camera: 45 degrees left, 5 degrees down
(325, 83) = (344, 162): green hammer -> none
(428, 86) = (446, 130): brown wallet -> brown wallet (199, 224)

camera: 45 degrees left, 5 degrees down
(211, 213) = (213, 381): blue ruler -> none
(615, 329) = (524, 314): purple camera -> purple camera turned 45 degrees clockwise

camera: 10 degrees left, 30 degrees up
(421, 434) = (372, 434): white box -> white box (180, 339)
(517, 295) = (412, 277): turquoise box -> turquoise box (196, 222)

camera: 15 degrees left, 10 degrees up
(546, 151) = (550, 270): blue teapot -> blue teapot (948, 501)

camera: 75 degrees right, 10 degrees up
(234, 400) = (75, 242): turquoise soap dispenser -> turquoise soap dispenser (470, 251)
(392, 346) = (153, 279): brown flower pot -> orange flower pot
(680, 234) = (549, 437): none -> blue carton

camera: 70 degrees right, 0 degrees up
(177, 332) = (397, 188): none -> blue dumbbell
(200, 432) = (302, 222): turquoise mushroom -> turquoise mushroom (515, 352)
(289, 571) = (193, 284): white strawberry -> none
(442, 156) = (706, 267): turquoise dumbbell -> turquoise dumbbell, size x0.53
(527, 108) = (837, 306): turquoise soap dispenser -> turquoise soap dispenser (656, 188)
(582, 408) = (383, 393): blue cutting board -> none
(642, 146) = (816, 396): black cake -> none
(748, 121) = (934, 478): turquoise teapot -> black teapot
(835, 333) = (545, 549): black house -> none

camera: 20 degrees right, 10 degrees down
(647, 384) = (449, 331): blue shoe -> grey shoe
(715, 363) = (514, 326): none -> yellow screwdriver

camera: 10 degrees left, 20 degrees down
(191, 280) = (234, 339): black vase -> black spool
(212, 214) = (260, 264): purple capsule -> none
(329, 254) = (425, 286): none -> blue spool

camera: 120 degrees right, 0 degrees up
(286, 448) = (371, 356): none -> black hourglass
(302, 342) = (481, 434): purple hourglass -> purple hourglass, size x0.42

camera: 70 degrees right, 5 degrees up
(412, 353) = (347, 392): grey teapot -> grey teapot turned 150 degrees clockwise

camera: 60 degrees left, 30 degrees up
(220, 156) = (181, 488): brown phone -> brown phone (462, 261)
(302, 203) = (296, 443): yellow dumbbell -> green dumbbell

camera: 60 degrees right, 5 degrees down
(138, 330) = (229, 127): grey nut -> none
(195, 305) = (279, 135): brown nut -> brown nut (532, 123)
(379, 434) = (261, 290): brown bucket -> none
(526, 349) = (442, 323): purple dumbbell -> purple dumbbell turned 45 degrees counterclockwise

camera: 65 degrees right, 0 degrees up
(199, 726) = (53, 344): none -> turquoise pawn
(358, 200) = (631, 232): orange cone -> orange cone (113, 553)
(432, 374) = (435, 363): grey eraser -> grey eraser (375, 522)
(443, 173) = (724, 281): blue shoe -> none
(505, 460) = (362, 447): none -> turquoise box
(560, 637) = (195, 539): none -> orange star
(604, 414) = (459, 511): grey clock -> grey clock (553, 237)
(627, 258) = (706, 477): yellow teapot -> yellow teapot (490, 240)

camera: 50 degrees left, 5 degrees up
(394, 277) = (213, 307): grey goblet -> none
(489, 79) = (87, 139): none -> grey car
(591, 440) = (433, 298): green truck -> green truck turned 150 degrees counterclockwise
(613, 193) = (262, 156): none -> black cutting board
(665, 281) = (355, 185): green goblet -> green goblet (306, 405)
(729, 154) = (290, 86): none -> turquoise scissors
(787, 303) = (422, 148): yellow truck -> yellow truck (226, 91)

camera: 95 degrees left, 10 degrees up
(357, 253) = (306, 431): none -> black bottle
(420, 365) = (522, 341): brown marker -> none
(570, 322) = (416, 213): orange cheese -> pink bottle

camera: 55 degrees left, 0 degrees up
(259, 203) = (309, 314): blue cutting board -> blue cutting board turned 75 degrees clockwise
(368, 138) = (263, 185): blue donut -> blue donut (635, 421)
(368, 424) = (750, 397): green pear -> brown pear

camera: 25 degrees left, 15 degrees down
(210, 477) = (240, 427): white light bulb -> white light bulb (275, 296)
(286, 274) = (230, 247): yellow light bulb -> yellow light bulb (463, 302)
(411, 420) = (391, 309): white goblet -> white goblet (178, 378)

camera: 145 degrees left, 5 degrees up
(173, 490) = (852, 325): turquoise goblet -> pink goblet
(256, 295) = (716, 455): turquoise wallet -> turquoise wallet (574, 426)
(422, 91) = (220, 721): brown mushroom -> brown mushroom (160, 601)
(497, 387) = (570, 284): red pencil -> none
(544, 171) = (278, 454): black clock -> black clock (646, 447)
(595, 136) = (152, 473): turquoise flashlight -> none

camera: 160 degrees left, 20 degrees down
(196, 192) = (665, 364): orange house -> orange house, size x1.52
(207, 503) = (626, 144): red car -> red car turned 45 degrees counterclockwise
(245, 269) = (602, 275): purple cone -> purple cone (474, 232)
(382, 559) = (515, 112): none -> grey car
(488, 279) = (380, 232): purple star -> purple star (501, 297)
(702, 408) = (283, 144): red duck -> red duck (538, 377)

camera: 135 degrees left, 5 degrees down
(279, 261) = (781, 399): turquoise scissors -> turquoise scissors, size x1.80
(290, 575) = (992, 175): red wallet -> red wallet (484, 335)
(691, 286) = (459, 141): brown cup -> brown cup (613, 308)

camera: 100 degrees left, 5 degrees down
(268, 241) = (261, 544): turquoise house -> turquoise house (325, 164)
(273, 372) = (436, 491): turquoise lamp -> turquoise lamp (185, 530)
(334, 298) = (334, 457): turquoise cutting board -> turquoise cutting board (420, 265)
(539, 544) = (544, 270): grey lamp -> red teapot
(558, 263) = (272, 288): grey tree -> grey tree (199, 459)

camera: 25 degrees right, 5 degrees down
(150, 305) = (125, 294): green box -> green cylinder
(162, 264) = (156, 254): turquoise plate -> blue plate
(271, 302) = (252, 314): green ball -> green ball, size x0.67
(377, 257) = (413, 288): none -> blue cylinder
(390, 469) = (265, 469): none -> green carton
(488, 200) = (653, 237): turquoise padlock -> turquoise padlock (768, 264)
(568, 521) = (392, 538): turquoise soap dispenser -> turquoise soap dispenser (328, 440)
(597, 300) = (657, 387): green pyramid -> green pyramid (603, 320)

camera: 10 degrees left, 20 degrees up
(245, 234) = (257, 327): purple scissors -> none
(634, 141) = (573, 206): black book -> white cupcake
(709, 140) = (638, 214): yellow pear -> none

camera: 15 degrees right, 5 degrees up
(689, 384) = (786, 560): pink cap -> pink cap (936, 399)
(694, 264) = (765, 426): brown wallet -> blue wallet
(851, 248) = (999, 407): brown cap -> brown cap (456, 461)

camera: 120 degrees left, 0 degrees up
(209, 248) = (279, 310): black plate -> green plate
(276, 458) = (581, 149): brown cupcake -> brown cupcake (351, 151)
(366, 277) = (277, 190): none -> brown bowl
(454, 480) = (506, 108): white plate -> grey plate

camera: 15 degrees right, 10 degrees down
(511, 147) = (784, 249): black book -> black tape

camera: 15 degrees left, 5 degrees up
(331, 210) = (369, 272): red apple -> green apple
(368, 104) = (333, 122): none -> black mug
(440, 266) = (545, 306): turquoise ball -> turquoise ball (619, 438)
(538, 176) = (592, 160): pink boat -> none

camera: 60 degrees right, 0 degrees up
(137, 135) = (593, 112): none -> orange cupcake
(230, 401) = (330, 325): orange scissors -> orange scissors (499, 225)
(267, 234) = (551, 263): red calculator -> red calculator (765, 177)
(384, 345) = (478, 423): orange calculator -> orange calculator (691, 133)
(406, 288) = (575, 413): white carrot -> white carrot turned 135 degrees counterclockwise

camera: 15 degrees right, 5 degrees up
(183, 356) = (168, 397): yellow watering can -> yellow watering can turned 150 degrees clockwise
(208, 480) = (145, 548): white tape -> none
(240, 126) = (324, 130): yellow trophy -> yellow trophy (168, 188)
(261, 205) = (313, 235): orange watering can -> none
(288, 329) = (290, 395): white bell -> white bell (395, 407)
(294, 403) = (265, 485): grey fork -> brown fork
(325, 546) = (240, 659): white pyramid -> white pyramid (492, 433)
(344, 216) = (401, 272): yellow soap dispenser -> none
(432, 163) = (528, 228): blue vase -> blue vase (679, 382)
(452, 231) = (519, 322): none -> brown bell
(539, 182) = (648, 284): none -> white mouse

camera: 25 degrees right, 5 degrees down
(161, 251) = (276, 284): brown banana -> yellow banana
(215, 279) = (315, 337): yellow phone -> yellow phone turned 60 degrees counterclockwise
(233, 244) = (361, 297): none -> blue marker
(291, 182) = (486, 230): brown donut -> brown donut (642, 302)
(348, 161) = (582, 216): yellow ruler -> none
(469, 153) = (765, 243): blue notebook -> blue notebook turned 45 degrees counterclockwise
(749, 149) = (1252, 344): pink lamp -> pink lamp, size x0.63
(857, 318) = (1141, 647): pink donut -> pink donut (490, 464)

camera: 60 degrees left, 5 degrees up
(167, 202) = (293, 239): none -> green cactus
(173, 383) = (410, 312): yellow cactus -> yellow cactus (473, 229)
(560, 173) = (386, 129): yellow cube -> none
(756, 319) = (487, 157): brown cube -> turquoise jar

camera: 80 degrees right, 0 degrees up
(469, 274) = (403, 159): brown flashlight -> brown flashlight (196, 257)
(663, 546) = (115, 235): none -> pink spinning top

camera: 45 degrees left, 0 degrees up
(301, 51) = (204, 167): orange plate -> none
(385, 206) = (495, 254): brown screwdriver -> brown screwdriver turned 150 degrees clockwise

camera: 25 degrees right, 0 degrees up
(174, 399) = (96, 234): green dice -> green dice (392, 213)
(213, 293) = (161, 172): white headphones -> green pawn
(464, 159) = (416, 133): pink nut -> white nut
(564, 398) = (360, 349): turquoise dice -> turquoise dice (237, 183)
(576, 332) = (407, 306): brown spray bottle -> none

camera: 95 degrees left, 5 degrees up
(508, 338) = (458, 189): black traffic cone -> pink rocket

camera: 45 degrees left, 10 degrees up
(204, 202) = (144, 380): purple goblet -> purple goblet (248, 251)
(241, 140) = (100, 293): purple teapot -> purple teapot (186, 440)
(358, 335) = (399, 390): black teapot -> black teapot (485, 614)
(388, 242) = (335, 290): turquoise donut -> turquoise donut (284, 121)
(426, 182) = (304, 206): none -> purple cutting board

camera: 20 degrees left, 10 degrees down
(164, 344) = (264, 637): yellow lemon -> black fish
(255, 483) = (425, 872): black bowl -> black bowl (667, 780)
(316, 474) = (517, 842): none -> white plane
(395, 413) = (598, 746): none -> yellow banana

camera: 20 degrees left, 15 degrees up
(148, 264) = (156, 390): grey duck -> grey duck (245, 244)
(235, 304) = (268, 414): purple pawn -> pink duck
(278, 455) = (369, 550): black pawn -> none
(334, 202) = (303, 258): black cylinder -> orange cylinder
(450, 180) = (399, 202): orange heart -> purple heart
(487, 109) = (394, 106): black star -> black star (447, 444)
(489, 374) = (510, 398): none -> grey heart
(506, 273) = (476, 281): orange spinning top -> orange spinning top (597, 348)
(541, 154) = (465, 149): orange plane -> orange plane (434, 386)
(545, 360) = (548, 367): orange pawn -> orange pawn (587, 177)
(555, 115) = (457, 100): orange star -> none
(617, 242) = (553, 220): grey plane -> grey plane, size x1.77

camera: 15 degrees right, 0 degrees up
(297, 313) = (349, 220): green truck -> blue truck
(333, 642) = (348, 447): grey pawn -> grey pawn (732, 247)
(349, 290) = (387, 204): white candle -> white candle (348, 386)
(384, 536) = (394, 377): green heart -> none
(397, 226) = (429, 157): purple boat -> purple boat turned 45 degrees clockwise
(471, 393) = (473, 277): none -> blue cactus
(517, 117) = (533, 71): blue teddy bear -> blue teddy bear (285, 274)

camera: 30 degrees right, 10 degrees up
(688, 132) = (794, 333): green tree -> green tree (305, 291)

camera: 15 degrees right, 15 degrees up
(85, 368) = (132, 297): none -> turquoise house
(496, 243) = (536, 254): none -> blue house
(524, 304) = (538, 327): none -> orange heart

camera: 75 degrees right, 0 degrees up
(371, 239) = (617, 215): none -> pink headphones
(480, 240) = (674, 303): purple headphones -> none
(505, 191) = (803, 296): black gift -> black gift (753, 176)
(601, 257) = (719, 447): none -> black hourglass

» TASK DIRECTIONS: Reproduce word for word the lines of the records above, beginning at the first and ending with the line where "(211, 213) = (213, 381): blue ruler -> none" appears, and nothing past it.

» SOLUTION TO THIS EXERCISE:
camera: 45 degrees left, 5 degrees down
(325, 83) = (344, 162): green hammer -> none
(428, 86) = (446, 130): brown wallet -> brown wallet (199, 224)

camera: 45 degrees left, 5 degrees down
(211, 213) = (213, 381): blue ruler -> none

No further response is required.